● **Given records**
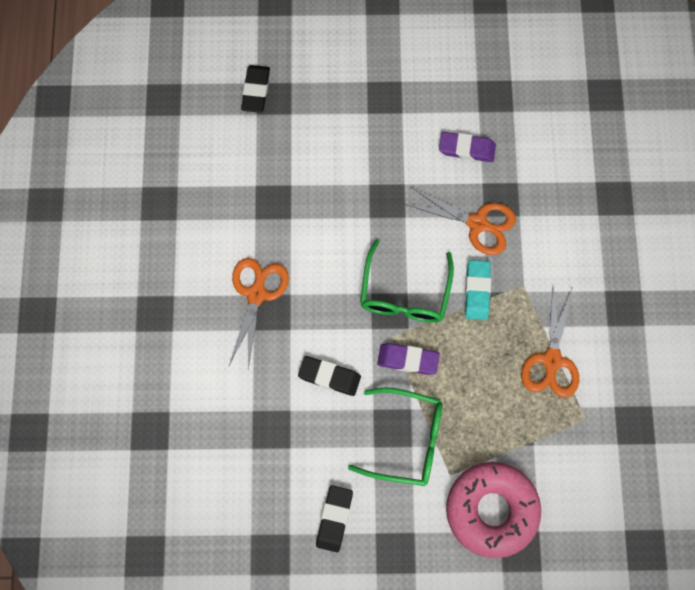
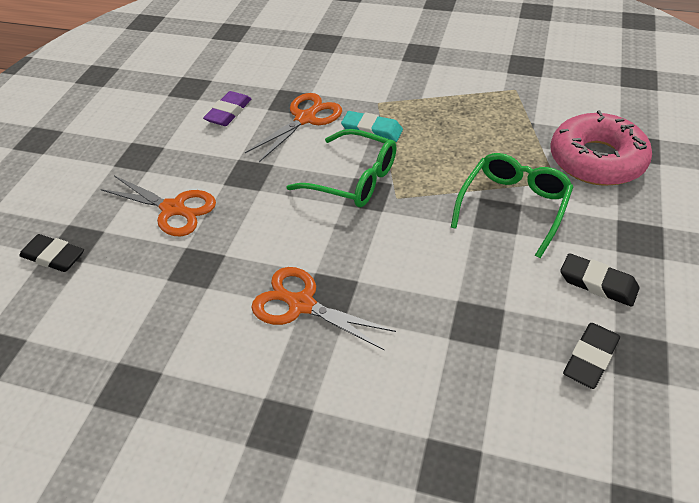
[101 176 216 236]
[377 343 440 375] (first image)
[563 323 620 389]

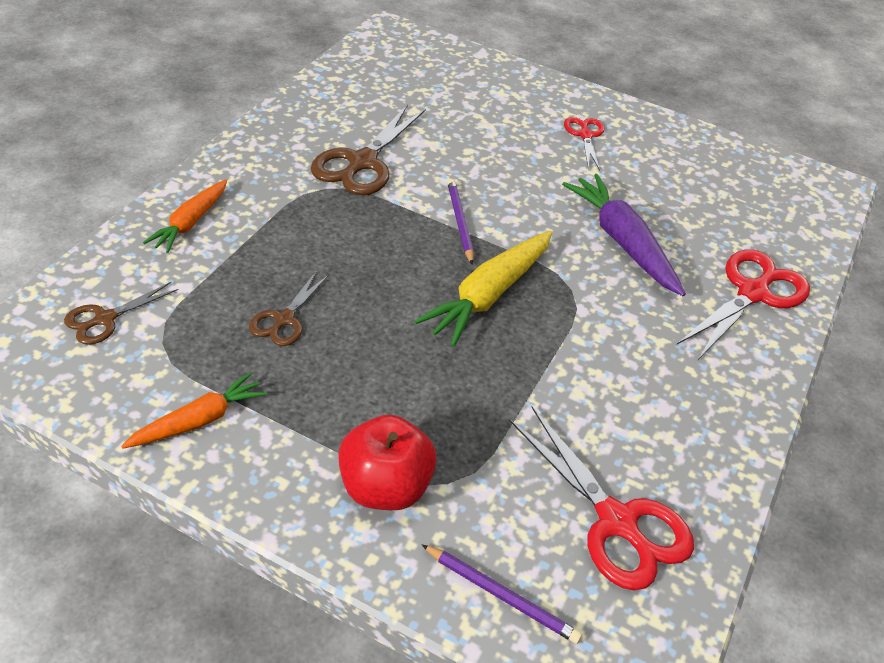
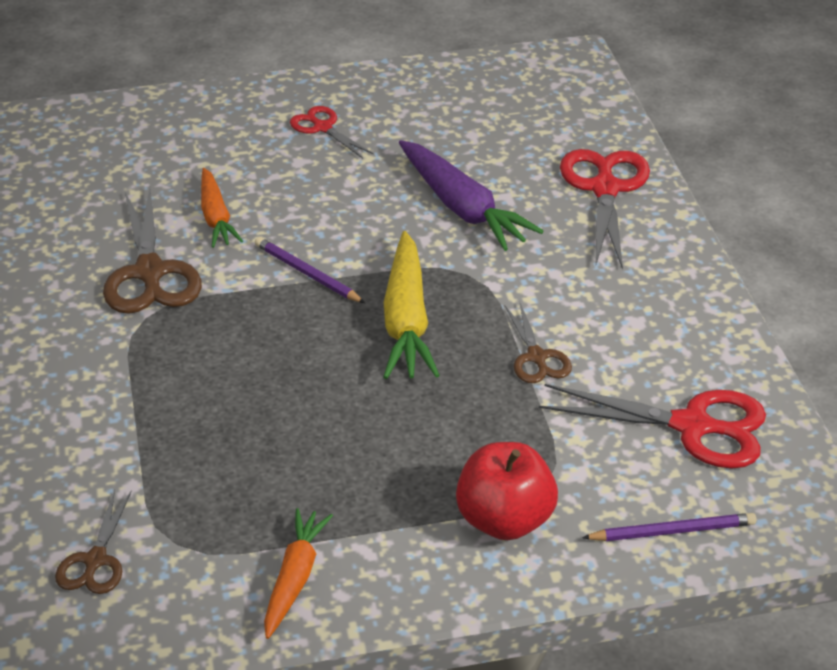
[399 140 544 251]
[201 168 243 248]
[505 303 572 383]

● **Aim of the task**
Output the listing above exactly as it stands; no picture should appear.

● **Solution**
[101 176 216 236]
[377 343 440 375] (first image)
[563 323 620 389]

[399 140 544 251]
[201 168 243 248]
[505 303 572 383]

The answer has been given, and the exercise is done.